[Scene difference descriptions]

|---|

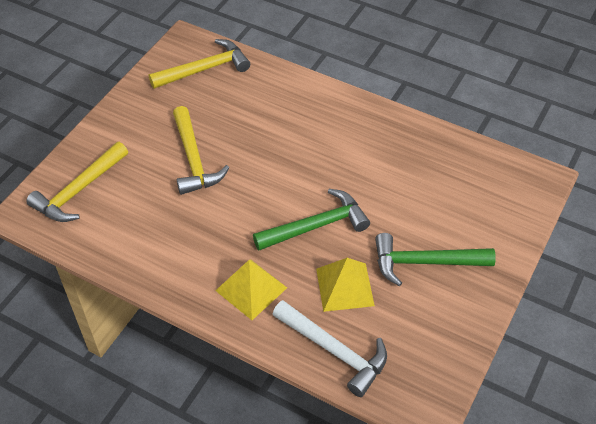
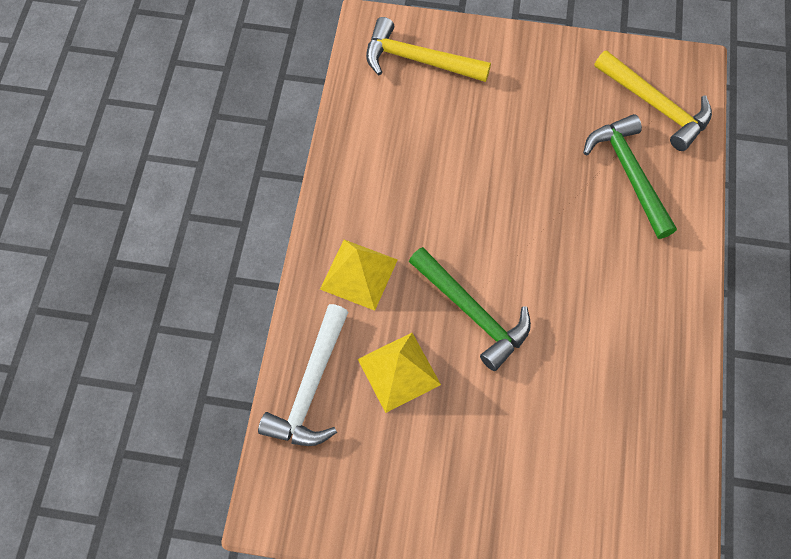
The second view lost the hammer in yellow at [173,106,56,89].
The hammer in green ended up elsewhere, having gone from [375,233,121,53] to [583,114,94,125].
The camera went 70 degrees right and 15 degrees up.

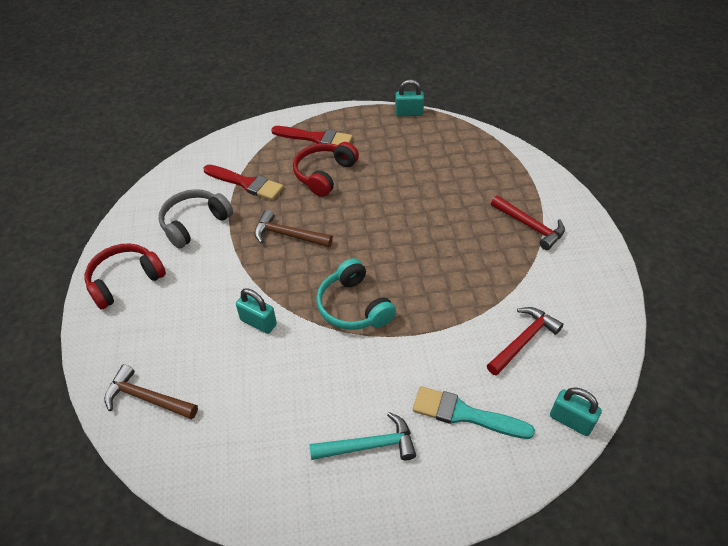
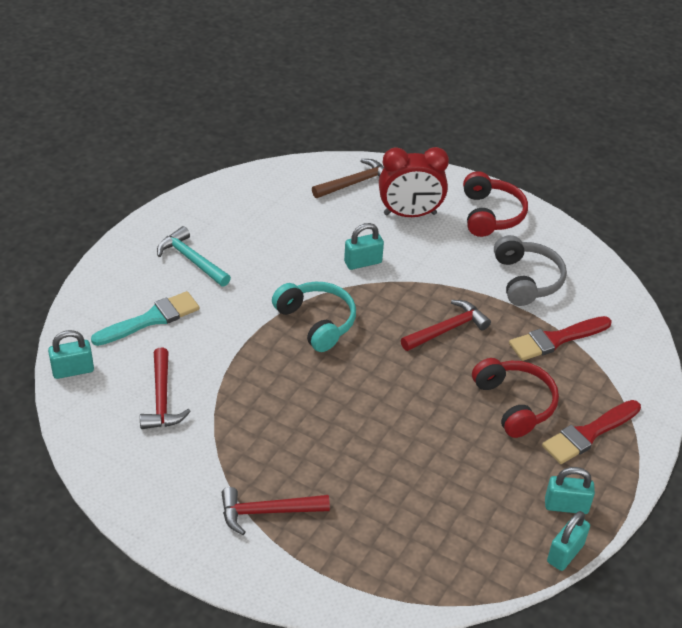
The second view gained the clock in red at [379,147,70,70].
The second view gained the padlock in turquoise at [545,467,50,47].
What was the hammer in brown at [254,210,79,37] turned into the hammer in red at [401,300,90,51].
The hammer in turquoise at [310,412,106,48] ended up facing another way, 105 degrees clockwise from before.
The headphones in turquoise at [316,258,80,72] ended up facing another way, 45 degrees clockwise from before.
The camera went 125 degrees right and 5 degrees down.

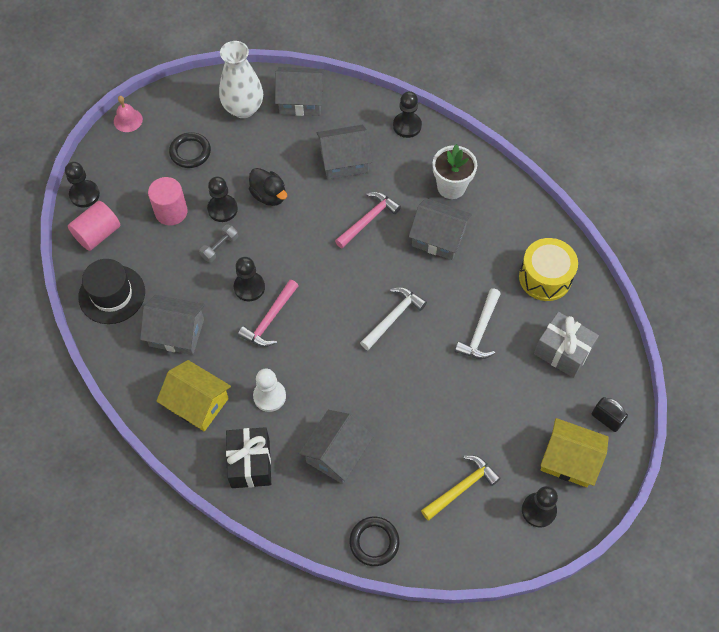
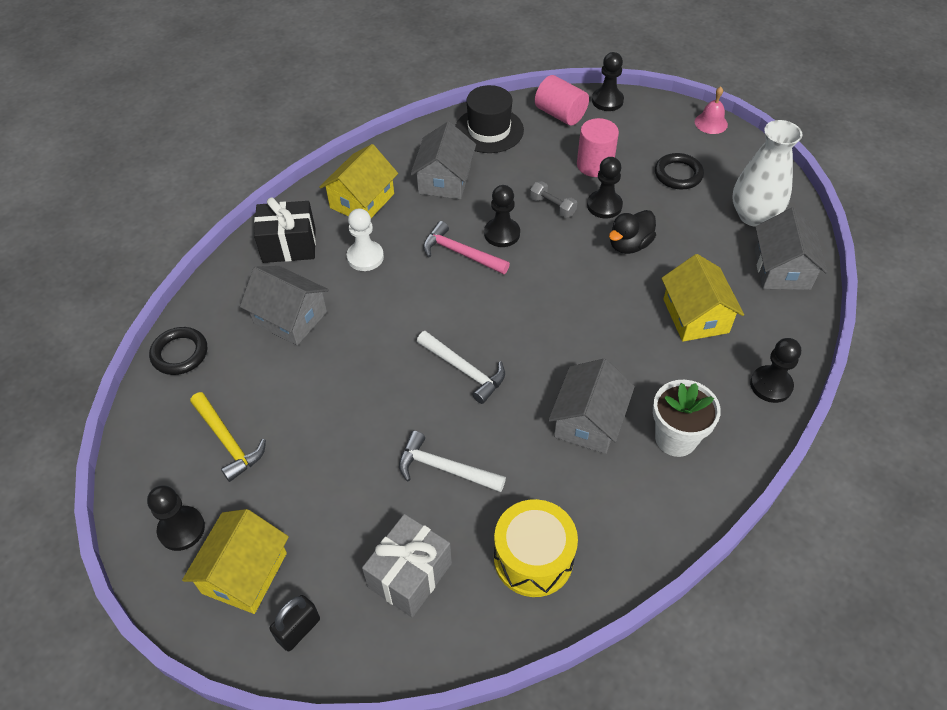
The second view lost the hammer in pink at [335,192,66,56].
What was the house in grey at [316,125,56,54] turned into the house in yellow at [661,254,83,88].
The camera went 90 degrees right and 10 degrees down.

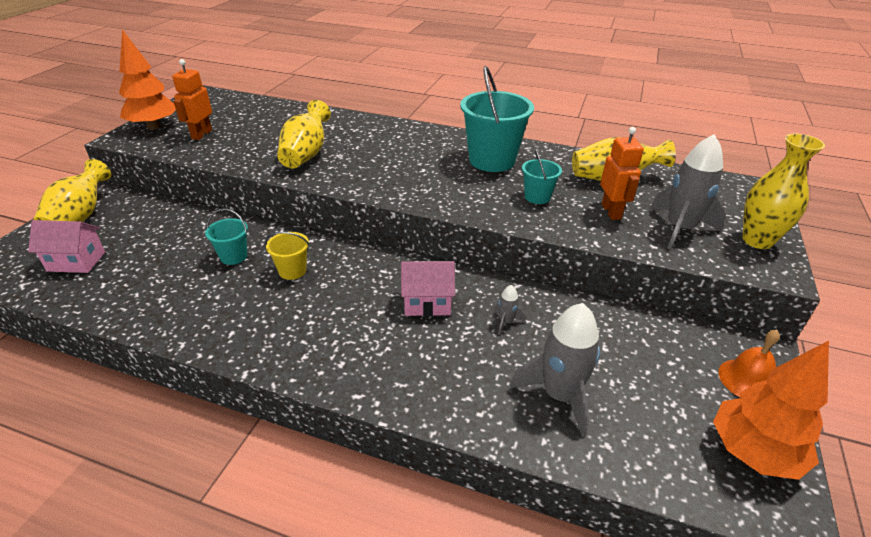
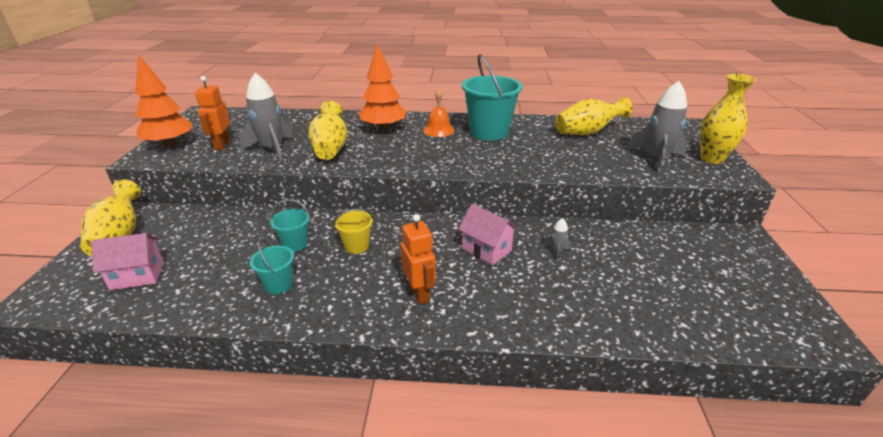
The rocket in grey ended up elsewhere, having gone from [510,303,90,134] to [240,73,53,88].
The bucket in turquoise ended up elsewhere, having gone from [522,149,40,55] to [250,239,44,55].
The robot in orange ended up elsewhere, having gone from [600,127,44,93] to [401,214,35,90].
The tree in orange ended up elsewhere, having gone from [713,341,116,139] to [359,43,47,88].
The bell in orange ended up elsewhere, having gone from [718,329,62,68] to [423,89,32,48].
The house in pink at [401,261,54,55] ended up facing another way, 60 degrees clockwise from before.
The camera went 15 degrees left and 5 degrees down.

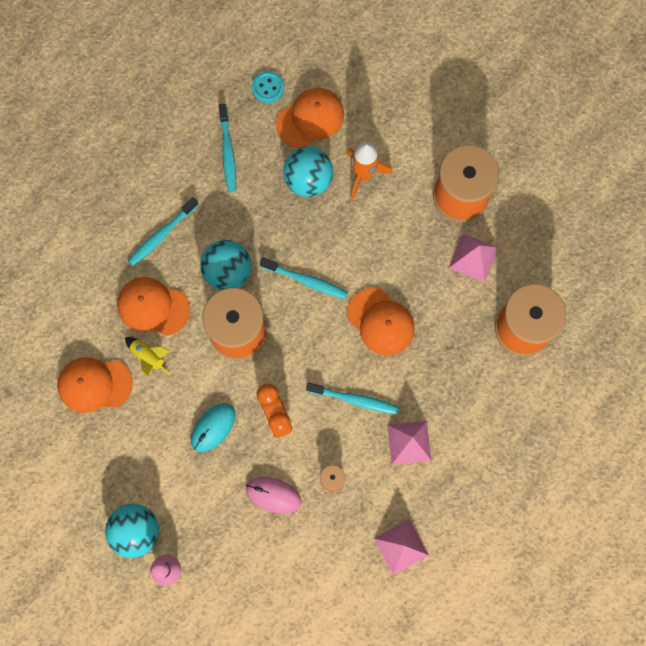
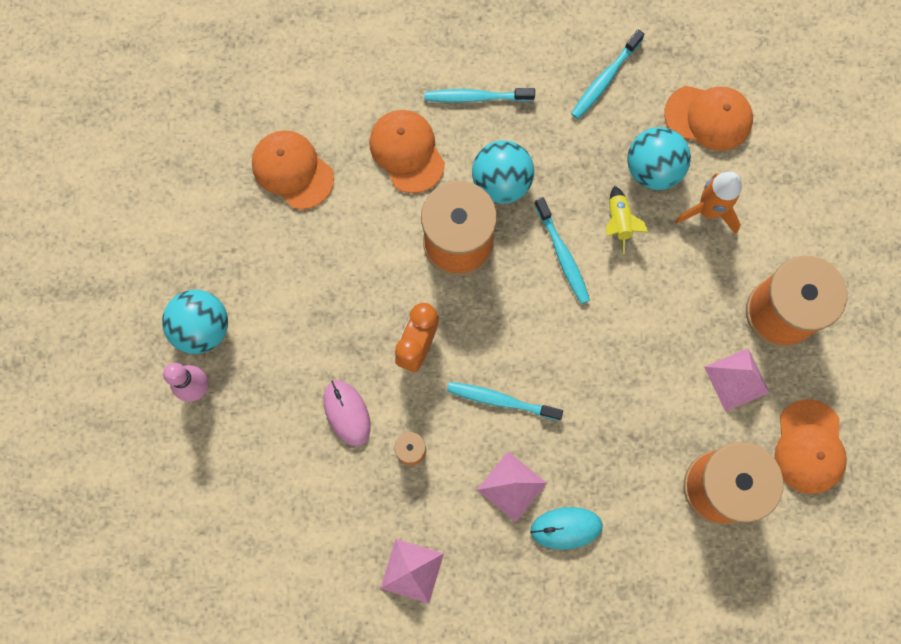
The second view lost the button in turquoise at [252,71,32,32].
The rocket in yellow ended up elsewhere, having gone from [125,337,45,40] to [606,186,42,68].
The mouse in turquoise ended up elsewhere, having gone from [191,403,44,49] to [530,507,73,43].
The cap in orange ended up elsewhere, having gone from [347,288,68,67] to [774,399,73,95].
The toothbrush in turquoise at [306,382,93,32] ended up facing another way, 135 degrees clockwise from before.
The camera went 45 degrees right and 0 degrees up.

|---|

### TASK DETAILS:
Give the records back exactly. Leave the pictures out.

### FINISHED TASK:
The second view lost the hammer in yellow at [173,106,56,89].
The hammer in green ended up elsewhere, having gone from [375,233,121,53] to [583,114,94,125].
The camera went 70 degrees right and 15 degrees up.

The second view gained the clock in red at [379,147,70,70].
The second view gained the padlock in turquoise at [545,467,50,47].
What was the hammer in brown at [254,210,79,37] turned into the hammer in red at [401,300,90,51].
The hammer in turquoise at [310,412,106,48] ended up facing another way, 105 degrees clockwise from before.
The headphones in turquoise at [316,258,80,72] ended up facing another way, 45 degrees clockwise from before.
The camera went 125 degrees right and 5 degrees down.

The second view lost the hammer in pink at [335,192,66,56].
What was the house in grey at [316,125,56,54] turned into the house in yellow at [661,254,83,88].
The camera went 90 degrees right and 10 degrees down.

The rocket in grey ended up elsewhere, having gone from [510,303,90,134] to [240,73,53,88].
The bucket in turquoise ended up elsewhere, having gone from [522,149,40,55] to [250,239,44,55].
The robot in orange ended up elsewhere, having gone from [600,127,44,93] to [401,214,35,90].
The tree in orange ended up elsewhere, having gone from [713,341,116,139] to [359,43,47,88].
The bell in orange ended up elsewhere, having gone from [718,329,62,68] to [423,89,32,48].
The house in pink at [401,261,54,55] ended up facing another way, 60 degrees clockwise from before.
The camera went 15 degrees left and 5 degrees down.

The second view lost the button in turquoise at [252,71,32,32].
The rocket in yellow ended up elsewhere, having gone from [125,337,45,40] to [606,186,42,68].
The mouse in turquoise ended up elsewhere, having gone from [191,403,44,49] to [530,507,73,43].
The cap in orange ended up elsewhere, having gone from [347,288,68,67] to [774,399,73,95].
The toothbrush in turquoise at [306,382,93,32] ended up facing another way, 135 degrees clockwise from before.
The camera went 45 degrees right and 0 degrees up.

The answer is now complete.